Exercise directions:
Below are the records; give the number of lines in them that include the word "SONAR", and nothing more.

◆ ◆ ◆ ◆ ◆

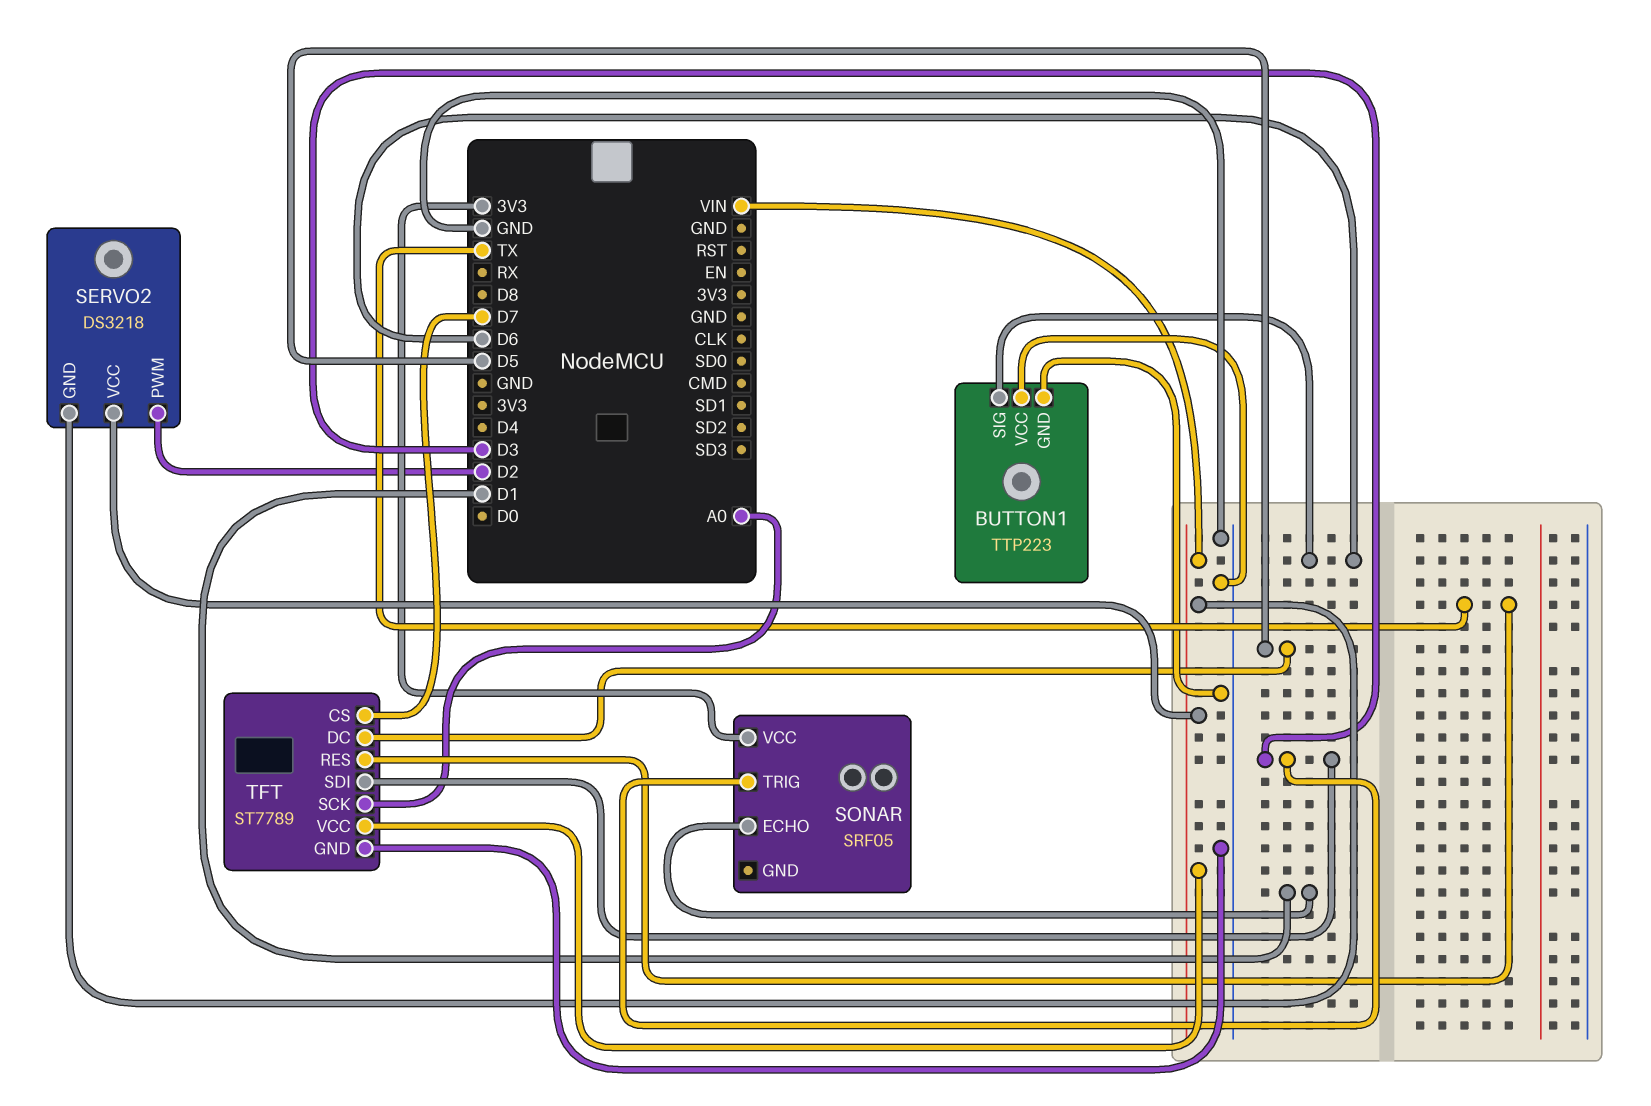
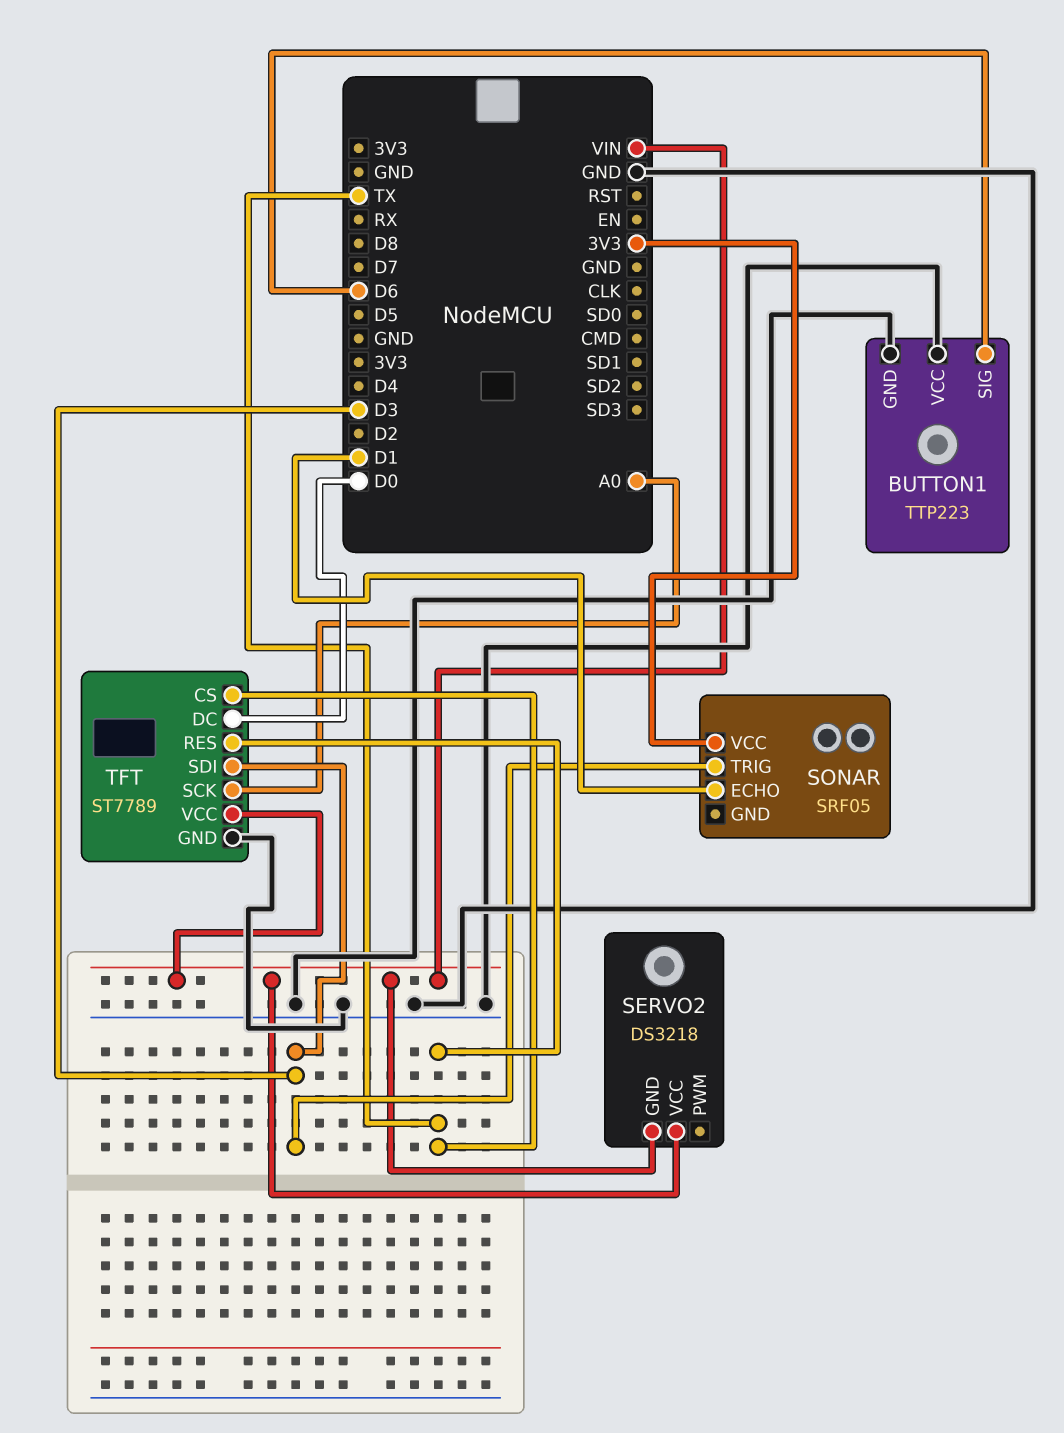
SERVO2 pin PWM: D2 -> none
TFT pin CS: D7 -> TX
TFT pin DC: D5 -> D0

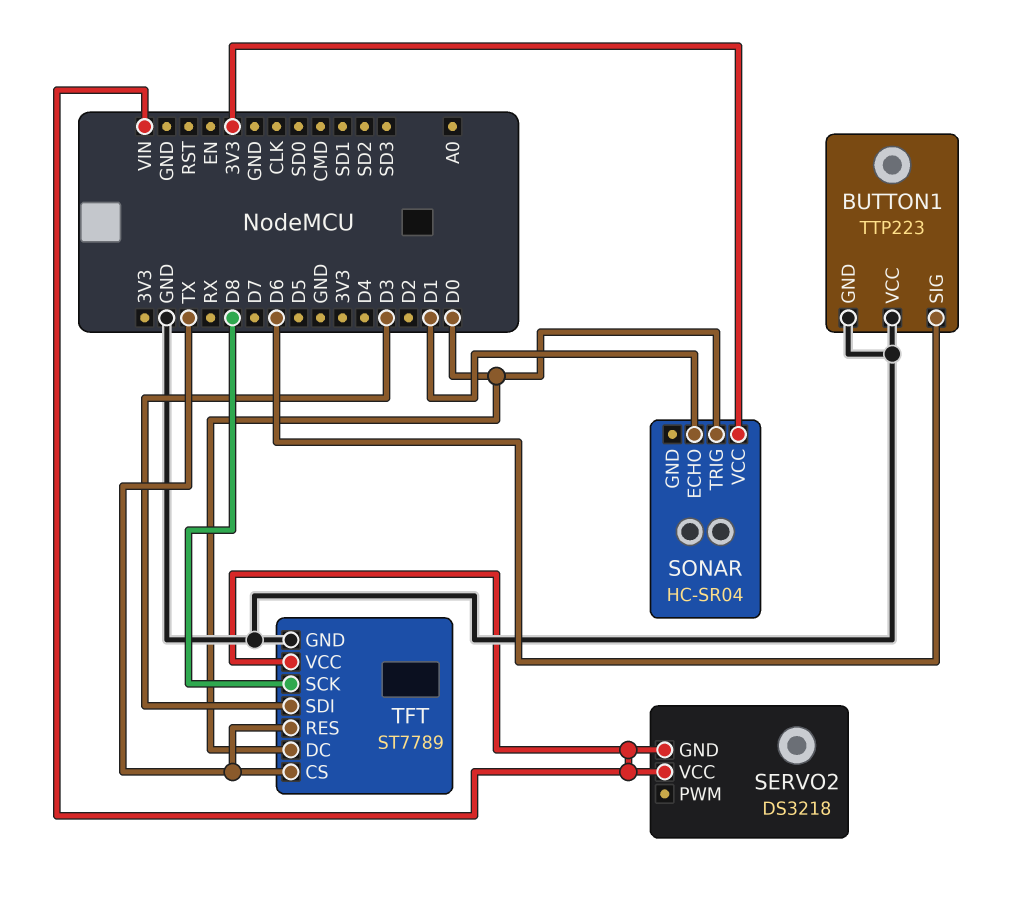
SONAR: SRF05 -> HC-SR04
SONAR pin TRIG: D3 -> D0
TFT pin SCK: A0 -> D8

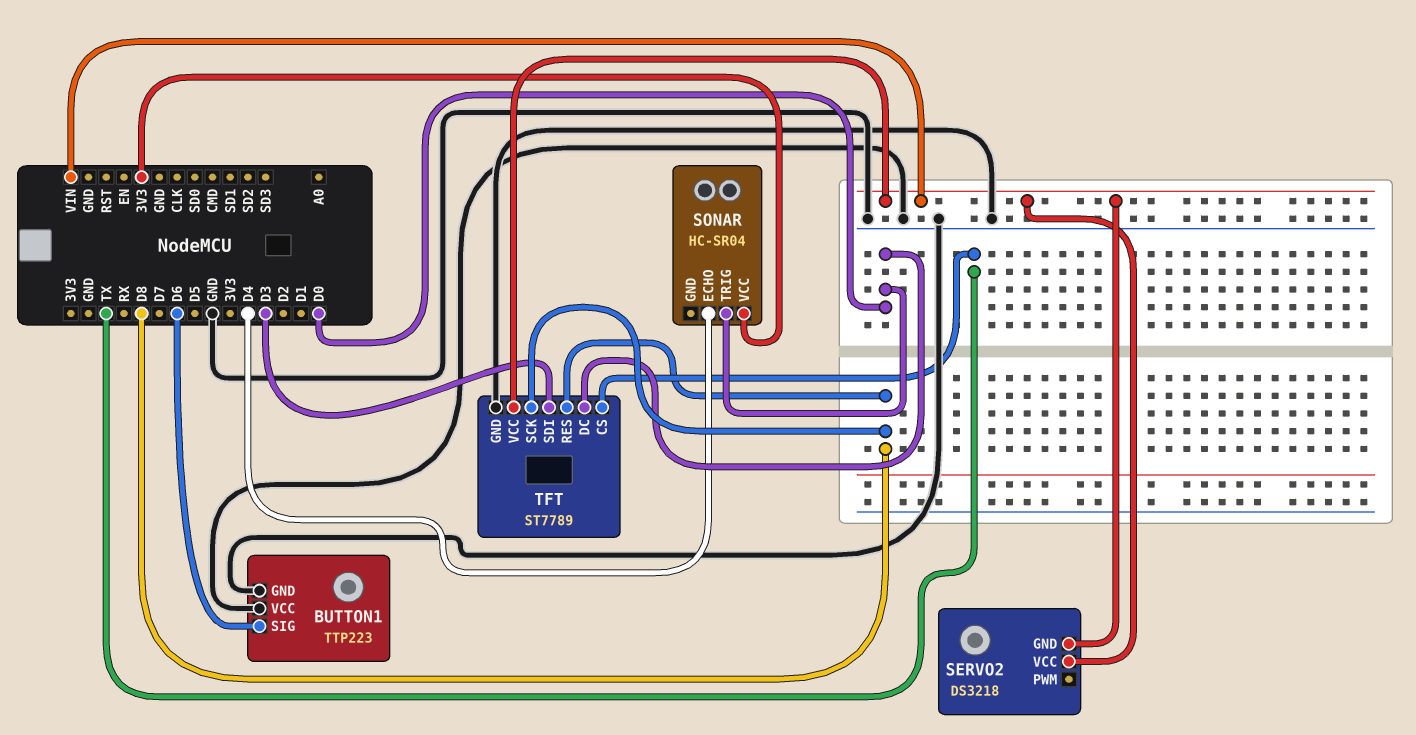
SONAR pin ECHO: D1 -> D4
TFT pin RES: TX -> D8

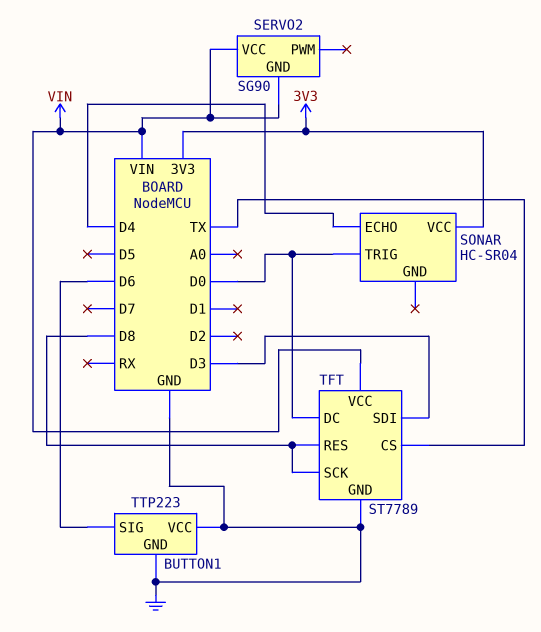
SERVO2: DS3218 -> SG90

◆ ◆ ◆ ◆ ◆

Answer to the exercise:
3